START DATA SECTION

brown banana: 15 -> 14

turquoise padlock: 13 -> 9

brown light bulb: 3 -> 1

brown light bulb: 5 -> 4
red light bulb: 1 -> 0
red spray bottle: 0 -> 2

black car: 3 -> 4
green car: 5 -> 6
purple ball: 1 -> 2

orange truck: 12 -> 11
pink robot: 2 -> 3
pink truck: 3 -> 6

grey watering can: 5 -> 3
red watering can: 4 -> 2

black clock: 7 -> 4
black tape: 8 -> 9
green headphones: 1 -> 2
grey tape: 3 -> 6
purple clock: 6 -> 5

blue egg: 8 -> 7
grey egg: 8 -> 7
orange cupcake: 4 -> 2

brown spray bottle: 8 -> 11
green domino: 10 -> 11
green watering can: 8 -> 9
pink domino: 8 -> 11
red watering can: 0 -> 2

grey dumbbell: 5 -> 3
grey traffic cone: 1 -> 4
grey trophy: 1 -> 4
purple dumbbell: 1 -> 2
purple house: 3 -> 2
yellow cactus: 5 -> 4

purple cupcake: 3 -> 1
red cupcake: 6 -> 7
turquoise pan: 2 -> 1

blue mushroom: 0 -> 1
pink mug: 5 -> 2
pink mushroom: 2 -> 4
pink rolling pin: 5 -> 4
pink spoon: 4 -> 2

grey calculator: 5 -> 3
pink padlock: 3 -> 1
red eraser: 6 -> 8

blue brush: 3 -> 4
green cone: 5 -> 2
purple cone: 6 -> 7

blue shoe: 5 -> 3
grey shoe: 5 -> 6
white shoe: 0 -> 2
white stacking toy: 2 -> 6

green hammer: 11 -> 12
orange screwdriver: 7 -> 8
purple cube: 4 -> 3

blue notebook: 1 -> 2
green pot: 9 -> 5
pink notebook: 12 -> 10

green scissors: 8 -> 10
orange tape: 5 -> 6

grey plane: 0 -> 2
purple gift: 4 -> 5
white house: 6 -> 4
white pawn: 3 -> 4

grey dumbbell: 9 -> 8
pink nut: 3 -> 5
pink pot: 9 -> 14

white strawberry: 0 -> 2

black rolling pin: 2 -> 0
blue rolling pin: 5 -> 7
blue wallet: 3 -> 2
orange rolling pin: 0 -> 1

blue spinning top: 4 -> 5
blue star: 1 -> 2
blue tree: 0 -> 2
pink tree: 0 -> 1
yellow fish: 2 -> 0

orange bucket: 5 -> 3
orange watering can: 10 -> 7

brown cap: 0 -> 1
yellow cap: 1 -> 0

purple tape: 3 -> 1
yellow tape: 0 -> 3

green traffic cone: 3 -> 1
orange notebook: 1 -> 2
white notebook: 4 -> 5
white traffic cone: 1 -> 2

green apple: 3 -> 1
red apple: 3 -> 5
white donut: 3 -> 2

END DATA SECTION

▶ PROBLEM REQUIREMENTS
Filter the entries above down to the lines that hold the word "brown", and copy those lines.

▶ RESULT
brown banana: 15 -> 14
brown light bulb: 3 -> 1
brown light bulb: 5 -> 4
brown spray bottle: 8 -> 11
brown cap: 0 -> 1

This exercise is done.